**Task material**
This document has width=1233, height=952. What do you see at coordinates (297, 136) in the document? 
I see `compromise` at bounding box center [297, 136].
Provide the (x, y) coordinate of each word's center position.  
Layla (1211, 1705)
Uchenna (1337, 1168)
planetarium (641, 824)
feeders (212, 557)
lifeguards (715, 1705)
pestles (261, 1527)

**What is required**
Update the records above by changing "position" to "location", and keep everything else the same.

**Output for this exercise**
This document has width=1233, height=952. What do you see at coordinates (297, 136) in the document? 
I see `compromise` at bounding box center [297, 136].
Provide the (x, y) coordinate of each word's center location.  
Layla (1211, 1705)
Uchenna (1337, 1168)
planetarium (641, 824)
feeders (212, 557)
lifeguards (715, 1705)
pestles (261, 1527)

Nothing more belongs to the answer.